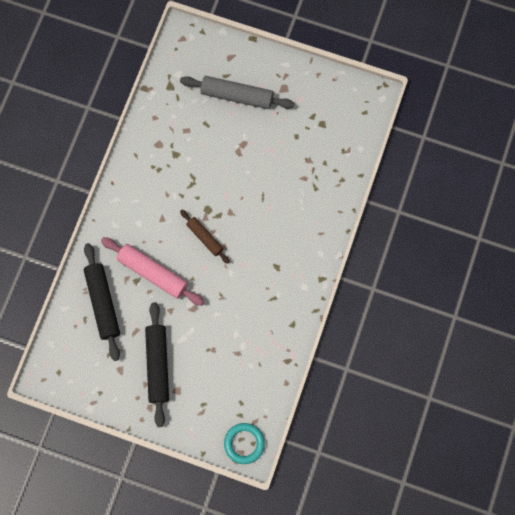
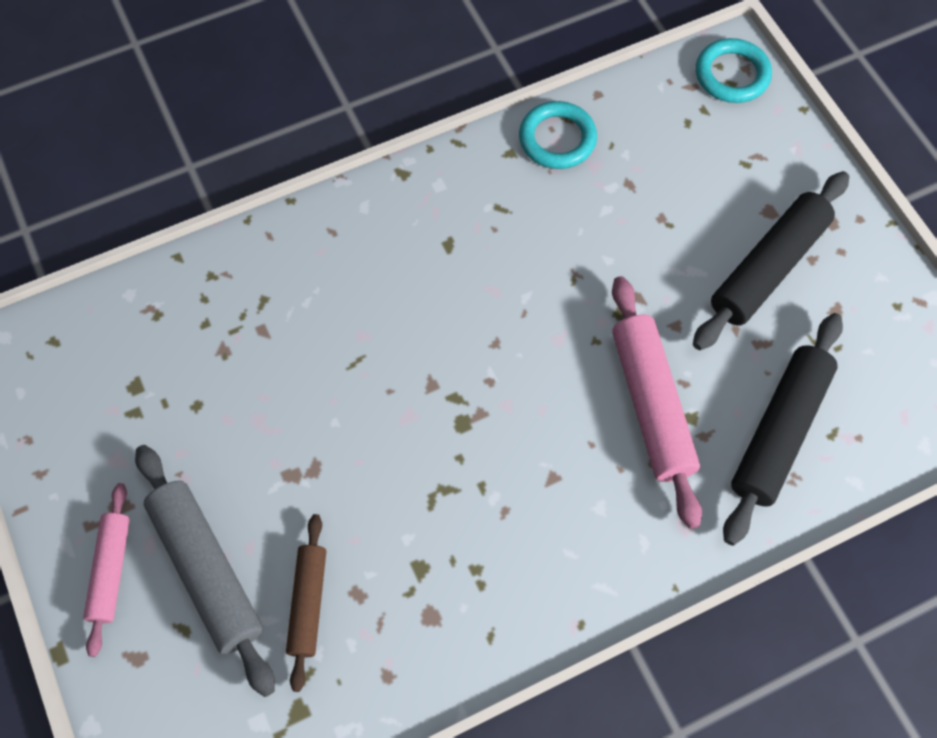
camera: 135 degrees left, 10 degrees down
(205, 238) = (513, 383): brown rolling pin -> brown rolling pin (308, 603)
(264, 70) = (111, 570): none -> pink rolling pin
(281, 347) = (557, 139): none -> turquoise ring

*YOUR GOAL:* Using the material, count the lines where the word "none" appears. Give the number by itself.

*SOLUTION TO THE PROBLEM:* 2